====== DATA FOR THE TASK

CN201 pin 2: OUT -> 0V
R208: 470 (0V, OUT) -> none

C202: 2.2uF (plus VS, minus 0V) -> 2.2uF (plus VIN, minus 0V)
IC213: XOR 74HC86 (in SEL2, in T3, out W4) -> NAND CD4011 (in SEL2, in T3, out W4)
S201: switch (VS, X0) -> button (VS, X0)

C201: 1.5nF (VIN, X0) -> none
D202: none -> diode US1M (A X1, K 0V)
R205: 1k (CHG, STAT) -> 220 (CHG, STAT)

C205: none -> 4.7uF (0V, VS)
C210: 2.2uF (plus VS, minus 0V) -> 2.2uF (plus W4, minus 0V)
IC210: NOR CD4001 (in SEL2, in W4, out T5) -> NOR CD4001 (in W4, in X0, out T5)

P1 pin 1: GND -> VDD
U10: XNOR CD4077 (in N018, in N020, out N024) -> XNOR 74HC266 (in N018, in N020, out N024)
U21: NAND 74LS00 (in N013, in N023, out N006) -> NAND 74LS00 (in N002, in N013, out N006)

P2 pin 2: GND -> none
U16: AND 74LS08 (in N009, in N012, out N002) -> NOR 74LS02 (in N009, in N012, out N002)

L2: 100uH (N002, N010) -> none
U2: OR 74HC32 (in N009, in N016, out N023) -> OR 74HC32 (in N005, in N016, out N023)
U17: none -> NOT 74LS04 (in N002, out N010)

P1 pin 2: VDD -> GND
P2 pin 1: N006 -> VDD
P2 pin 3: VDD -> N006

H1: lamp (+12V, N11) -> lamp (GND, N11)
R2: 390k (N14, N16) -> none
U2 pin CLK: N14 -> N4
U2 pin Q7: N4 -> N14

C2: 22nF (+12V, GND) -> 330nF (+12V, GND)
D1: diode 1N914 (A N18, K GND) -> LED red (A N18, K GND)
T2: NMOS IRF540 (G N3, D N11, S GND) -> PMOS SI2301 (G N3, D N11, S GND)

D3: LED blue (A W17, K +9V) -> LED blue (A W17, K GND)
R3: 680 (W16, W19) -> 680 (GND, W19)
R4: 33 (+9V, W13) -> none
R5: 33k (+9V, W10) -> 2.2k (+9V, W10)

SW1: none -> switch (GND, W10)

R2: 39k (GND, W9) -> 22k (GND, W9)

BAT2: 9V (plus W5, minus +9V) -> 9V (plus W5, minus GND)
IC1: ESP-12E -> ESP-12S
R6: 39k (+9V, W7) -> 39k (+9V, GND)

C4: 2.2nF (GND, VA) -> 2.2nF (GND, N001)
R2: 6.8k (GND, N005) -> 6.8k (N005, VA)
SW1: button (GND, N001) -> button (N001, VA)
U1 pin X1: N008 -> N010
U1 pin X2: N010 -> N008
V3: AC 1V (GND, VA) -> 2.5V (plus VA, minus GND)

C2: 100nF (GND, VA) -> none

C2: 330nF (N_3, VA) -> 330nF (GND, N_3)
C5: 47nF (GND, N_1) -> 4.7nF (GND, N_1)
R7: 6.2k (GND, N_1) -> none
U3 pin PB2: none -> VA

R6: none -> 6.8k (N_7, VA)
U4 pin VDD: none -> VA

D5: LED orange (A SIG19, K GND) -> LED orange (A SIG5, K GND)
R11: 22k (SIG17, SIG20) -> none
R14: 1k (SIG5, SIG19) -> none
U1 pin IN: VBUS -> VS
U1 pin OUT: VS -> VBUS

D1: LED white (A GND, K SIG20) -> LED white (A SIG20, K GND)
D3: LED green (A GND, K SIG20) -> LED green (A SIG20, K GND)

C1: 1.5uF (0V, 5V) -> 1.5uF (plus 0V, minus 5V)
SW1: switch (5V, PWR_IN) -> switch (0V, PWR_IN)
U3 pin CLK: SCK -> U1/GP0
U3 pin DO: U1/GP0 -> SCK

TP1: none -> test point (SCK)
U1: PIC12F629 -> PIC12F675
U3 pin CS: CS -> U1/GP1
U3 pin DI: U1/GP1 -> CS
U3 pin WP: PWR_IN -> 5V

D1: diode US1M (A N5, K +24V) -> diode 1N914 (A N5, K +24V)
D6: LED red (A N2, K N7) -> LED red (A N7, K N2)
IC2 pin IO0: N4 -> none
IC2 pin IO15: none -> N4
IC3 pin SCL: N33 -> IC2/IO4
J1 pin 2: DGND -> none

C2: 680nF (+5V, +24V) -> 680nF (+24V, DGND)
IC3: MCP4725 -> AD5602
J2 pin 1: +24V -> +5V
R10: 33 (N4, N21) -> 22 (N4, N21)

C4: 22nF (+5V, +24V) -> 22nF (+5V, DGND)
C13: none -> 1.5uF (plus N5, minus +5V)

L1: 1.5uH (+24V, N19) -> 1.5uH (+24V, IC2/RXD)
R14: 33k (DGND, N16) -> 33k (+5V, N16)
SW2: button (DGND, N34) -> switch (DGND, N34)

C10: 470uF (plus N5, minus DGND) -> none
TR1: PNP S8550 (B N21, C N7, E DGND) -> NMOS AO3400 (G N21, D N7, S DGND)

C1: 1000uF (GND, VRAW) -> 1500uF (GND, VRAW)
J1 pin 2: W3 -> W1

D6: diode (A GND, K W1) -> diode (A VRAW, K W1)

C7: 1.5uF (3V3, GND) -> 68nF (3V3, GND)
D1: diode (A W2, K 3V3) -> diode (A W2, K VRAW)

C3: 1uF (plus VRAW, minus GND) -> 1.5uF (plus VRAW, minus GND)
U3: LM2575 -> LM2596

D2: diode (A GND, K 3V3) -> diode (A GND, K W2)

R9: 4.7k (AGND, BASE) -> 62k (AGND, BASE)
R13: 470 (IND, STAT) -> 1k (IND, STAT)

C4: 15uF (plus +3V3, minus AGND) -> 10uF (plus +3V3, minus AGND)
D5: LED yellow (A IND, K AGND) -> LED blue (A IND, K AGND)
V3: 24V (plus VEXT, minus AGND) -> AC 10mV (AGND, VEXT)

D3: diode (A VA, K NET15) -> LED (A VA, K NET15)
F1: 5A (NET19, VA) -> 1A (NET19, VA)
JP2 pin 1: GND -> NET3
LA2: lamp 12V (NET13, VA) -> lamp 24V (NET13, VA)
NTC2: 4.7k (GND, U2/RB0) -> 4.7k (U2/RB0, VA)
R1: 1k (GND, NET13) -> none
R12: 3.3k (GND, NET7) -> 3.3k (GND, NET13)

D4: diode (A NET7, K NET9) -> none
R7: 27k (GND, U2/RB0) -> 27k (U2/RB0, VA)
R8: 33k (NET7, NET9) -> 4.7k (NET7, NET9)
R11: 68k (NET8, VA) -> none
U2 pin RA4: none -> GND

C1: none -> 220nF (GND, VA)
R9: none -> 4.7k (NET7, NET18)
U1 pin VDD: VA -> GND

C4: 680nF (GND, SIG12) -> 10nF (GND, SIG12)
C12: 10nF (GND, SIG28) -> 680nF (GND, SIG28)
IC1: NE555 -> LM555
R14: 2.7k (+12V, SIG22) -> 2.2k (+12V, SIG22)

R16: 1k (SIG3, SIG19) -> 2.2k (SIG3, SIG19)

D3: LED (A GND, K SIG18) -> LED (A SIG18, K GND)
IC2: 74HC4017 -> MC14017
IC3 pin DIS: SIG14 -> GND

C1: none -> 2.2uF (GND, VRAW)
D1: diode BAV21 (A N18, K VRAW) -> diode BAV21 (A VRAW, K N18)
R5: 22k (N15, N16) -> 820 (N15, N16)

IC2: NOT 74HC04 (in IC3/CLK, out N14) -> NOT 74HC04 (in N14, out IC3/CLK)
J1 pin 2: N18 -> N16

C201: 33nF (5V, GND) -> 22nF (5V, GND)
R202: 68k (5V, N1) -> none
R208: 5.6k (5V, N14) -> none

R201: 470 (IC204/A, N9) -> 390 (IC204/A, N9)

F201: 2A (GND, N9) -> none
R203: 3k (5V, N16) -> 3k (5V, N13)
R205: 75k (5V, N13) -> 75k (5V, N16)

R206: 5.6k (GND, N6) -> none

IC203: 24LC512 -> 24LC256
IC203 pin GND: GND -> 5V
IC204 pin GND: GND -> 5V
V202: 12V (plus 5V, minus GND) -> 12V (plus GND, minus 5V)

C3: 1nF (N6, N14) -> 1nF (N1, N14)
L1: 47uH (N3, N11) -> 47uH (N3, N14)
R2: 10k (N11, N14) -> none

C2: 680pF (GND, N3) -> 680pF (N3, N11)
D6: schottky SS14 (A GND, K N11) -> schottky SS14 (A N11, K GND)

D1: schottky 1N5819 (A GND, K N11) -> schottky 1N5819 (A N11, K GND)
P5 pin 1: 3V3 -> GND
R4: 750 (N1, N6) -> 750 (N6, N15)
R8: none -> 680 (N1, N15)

============

[PROBLEM DESCRIPTION]
Using the records, report how many lines contain the word "DGND", adding no other text.

[COMPLETED EXERCISE]
7